## Problem details
The entries need to be copied exactly as they stand, images left out.

## Task data
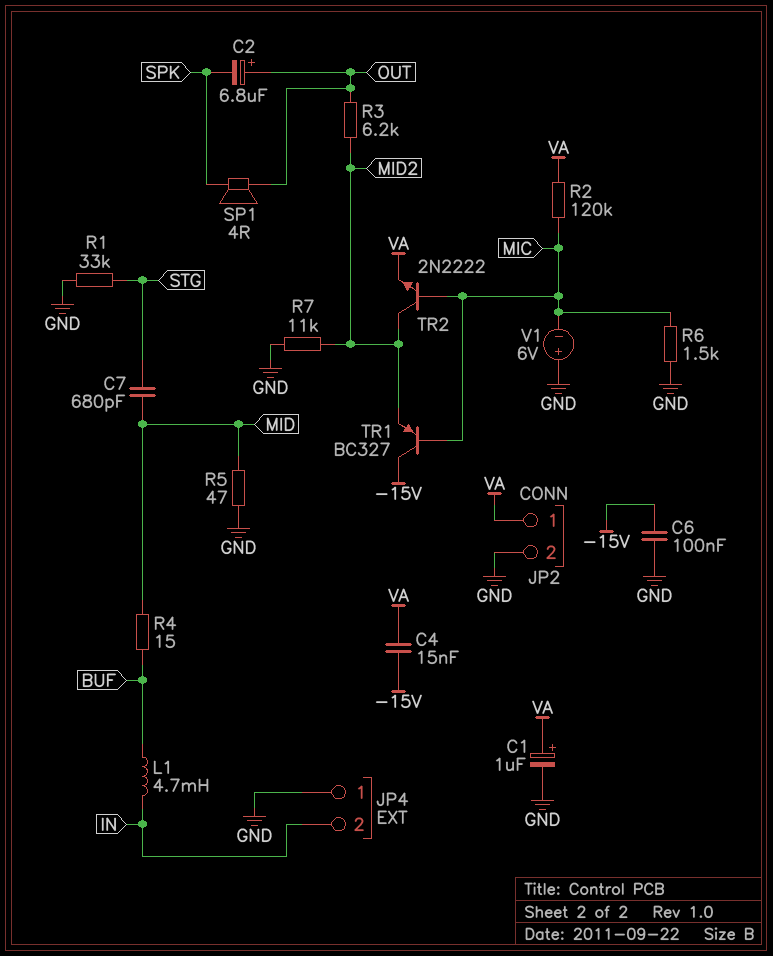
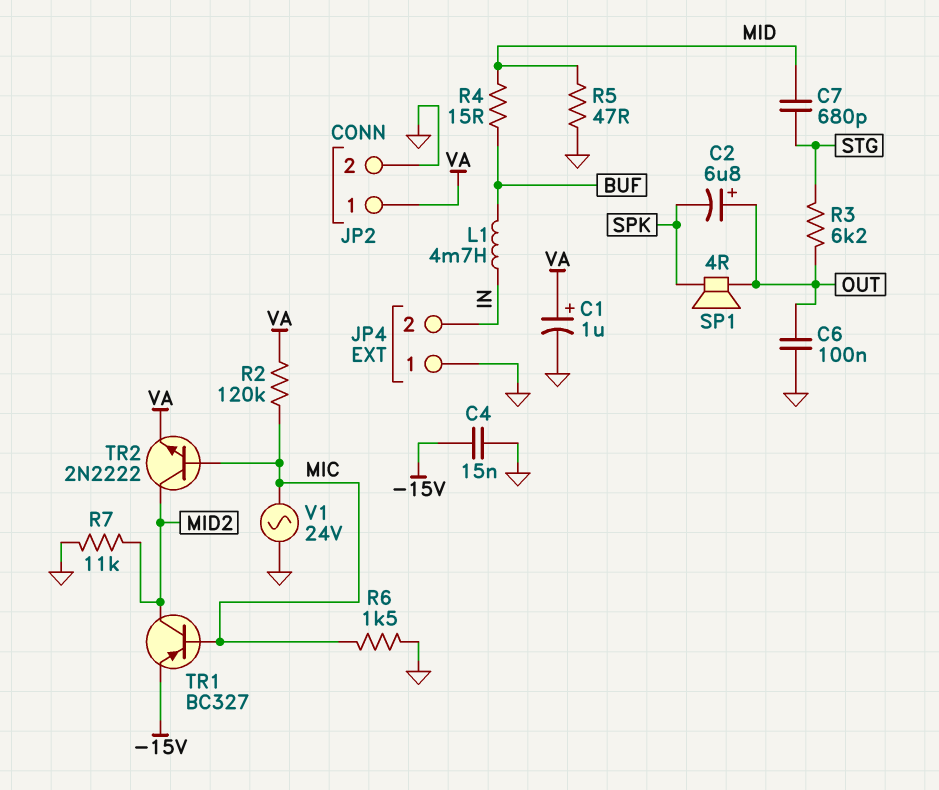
C4: 15nF (-15V, VA) -> 15nF (-15V, GND)
C6: 100nF (-15V, GND) -> 100nF (GND, OUT)
R1: 33k (GND, STG) -> none
R3: 6.2k (MID2, OUT) -> 6.2k (OUT, STG)
TR1: PNP BC327 (B MIC, C -15V, E MID2) -> PNP BC327 (B MIC, C MID2, E -15V)
V1: 6V (plus GND, minus MIC) -> AC 24V (GND, MIC)

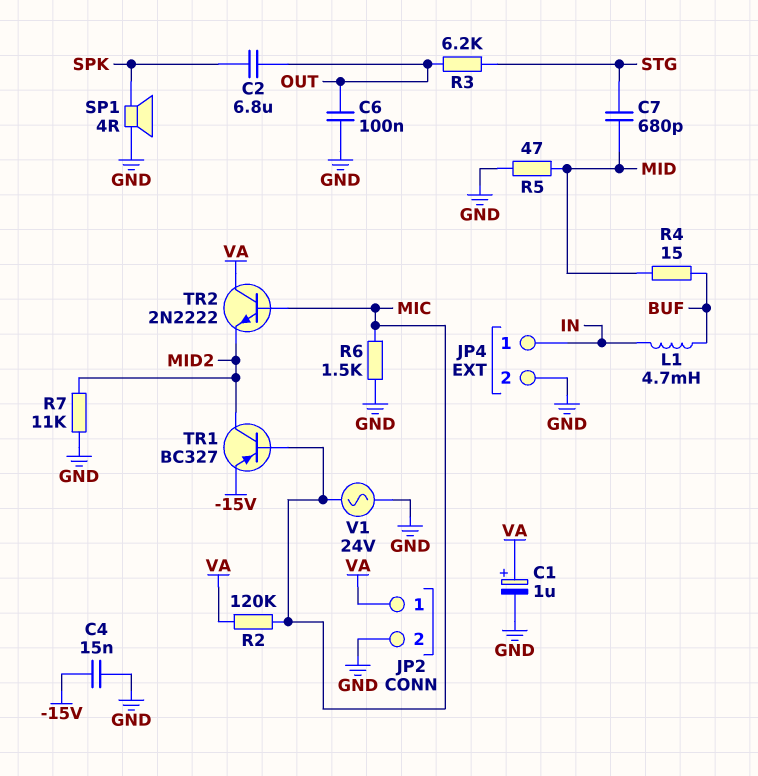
C2: 6.8uF (plus OUT, minus SPK) -> 6.8uF (OUT, SPK)
JP4 pin 1: GND -> IN
JP4 pin 2: IN -> GND
SP1: speaker 4R (OUT, SPK) -> speaker 4R (GND, SPK)
TR2: NPN 2N2222 (B MIC, C MID2, E VA) -> NPN 2N2222 (B MIC, C VA, E MID2)

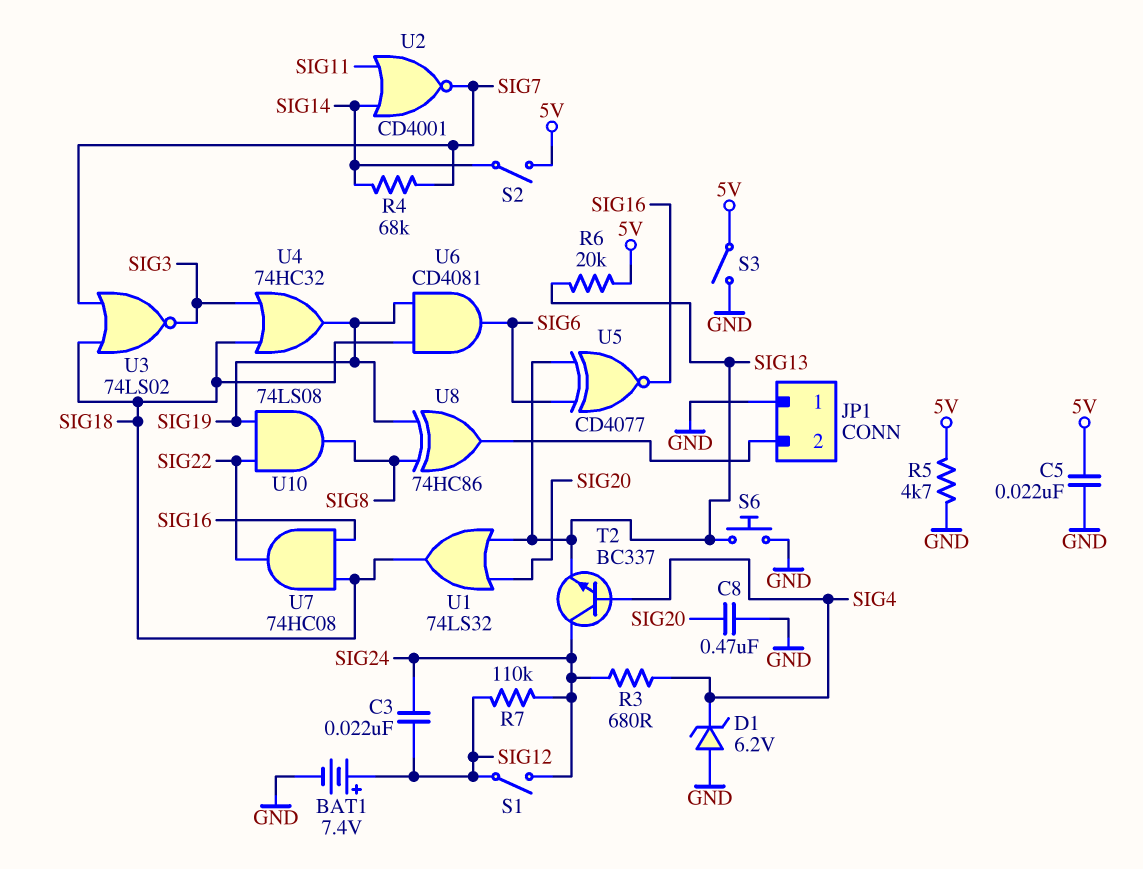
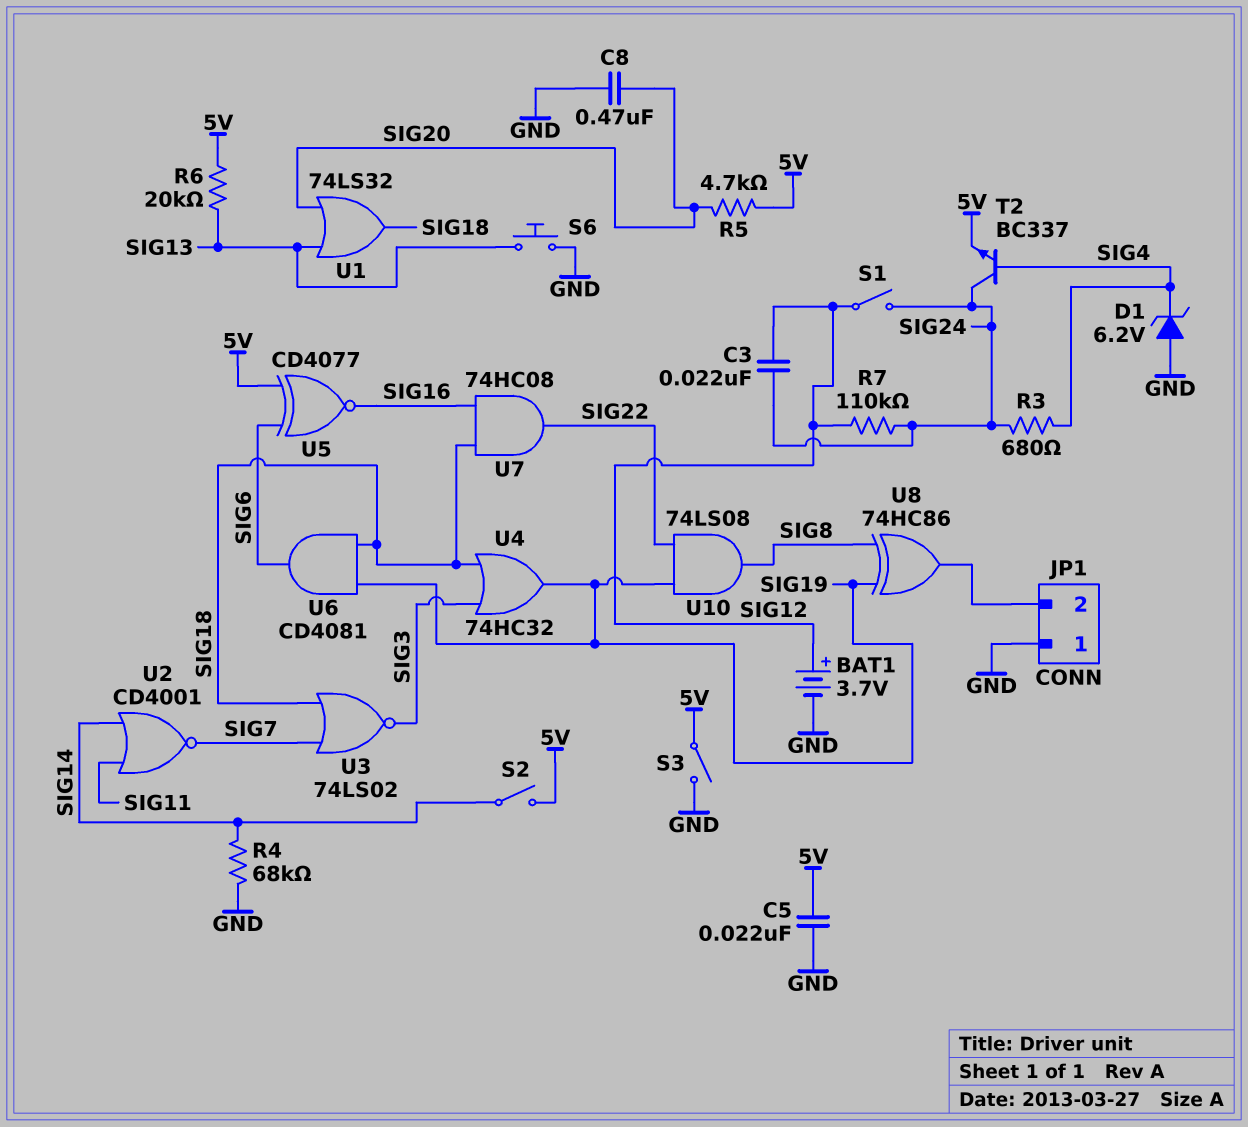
BAT1: 7.4V (plus SIG12, minus GND) -> 3.7V (plus SIG12, minus GND)
R4: 68k (SIG7, SIG14) -> 68k (GND, SIG14)
R5: 4.7k (5V, GND) -> 4.7k (5V, SIG20)
T2: NPN BC337 (B SIG4, C SIG24, E SIG13) -> NPN BC337 (B SIG4, C SIG24, E 5V)
U5: XNOR CD4077 (in SIG6, in SIG13, out SIG16) -> XNOR CD4077 (in 5V, in SIG6, out SIG16)

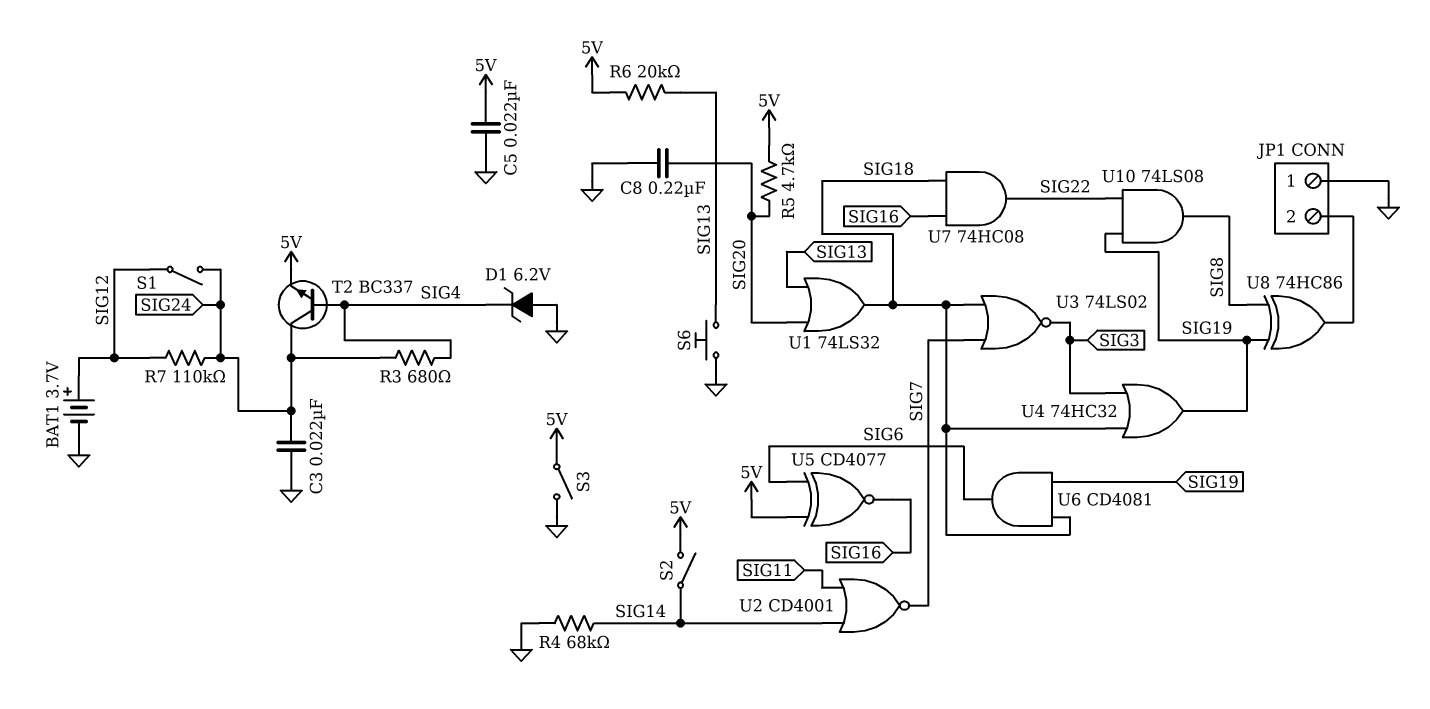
C3: 22nF (SIG12, SIG24) -> 22nF (GND, SIG24)
C8: 470nF (GND, SIG20) -> 220nF (GND, SIG20)

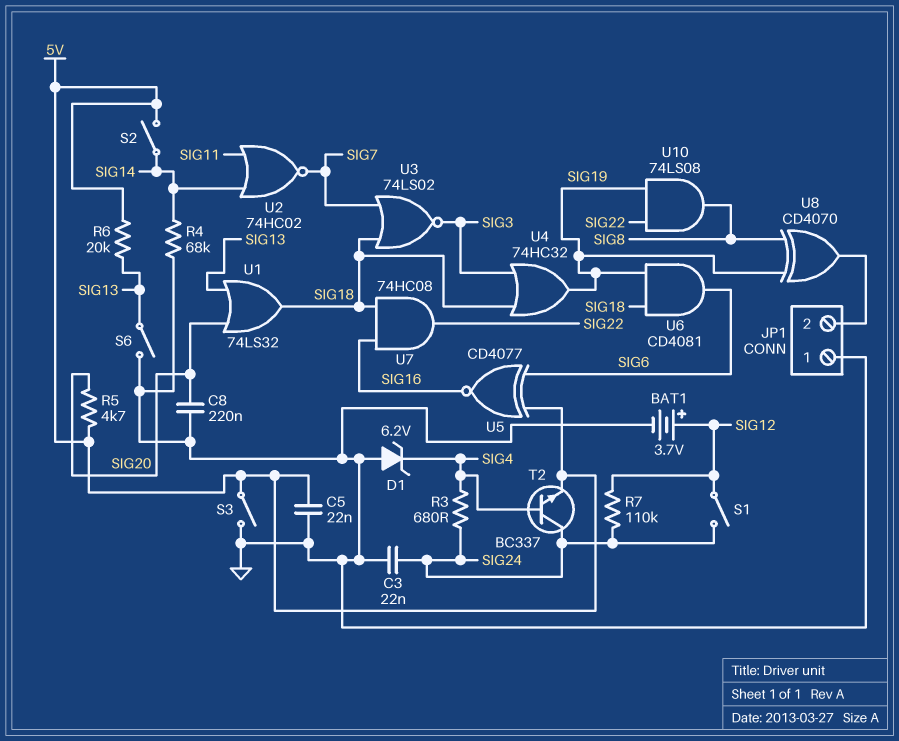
S6: button (GND, SIG13) -> switch (GND, SIG13)
U2: NOR CD4001 (in SIG11, in SIG14, out SIG7) -> NOR 74HC02 (in SIG11, in SIG14, out SIG7)
U8: XOR 74HC86 (in SIG8, in SIG19, out JP1/2) -> XOR CD4070 (in SIG8, in SIG19, out JP1/2)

## Answer section
C4: 15nF (-15V, VA) -> 15nF (-15V, GND)
C6: 100nF (-15V, GND) -> 100nF (GND, OUT)
R1: 33k (GND, STG) -> none
R3: 6.2k (MID2, OUT) -> 6.2k (OUT, STG)
TR1: PNP BC327 (B MIC, C -15V, E MID2) -> PNP BC327 (B MIC, C MID2, E -15V)
V1: 6V (plus GND, minus MIC) -> AC 24V (GND, MIC)

C2: 6.8uF (plus OUT, minus SPK) -> 6.8uF (OUT, SPK)
JP4 pin 1: GND -> IN
JP4 pin 2: IN -> GND
SP1: speaker 4R (OUT, SPK) -> speaker 4R (GND, SPK)
TR2: NPN 2N2222 (B MIC, C MID2, E VA) -> NPN 2N2222 (B MIC, C VA, E MID2)

BAT1: 7.4V (plus SIG12, minus GND) -> 3.7V (plus SIG12, minus GND)
R4: 68k (SIG7, SIG14) -> 68k (GND, SIG14)
R5: 4.7k (5V, GND) -> 4.7k (5V, SIG20)
T2: NPN BC337 (B SIG4, C SIG24, E SIG13) -> NPN BC337 (B SIG4, C SIG24, E 5V)
U5: XNOR CD4077 (in SIG6, in SIG13, out SIG16) -> XNOR CD4077 (in 5V, in SIG6, out SIG16)

C3: 22nF (SIG12, SIG24) -> 22nF (GND, SIG24)
C8: 470nF (GND, SIG20) -> 220nF (GND, SIG20)

S6: button (GND, SIG13) -> switch (GND, SIG13)
U2: NOR CD4001 (in SIG11, in SIG14, out SIG7) -> NOR 74HC02 (in SIG11, in SIG14, out SIG7)
U8: XOR 74HC86 (in SIG8, in SIG19, out JP1/2) -> XOR CD4070 (in SIG8, in SIG19, out JP1/2)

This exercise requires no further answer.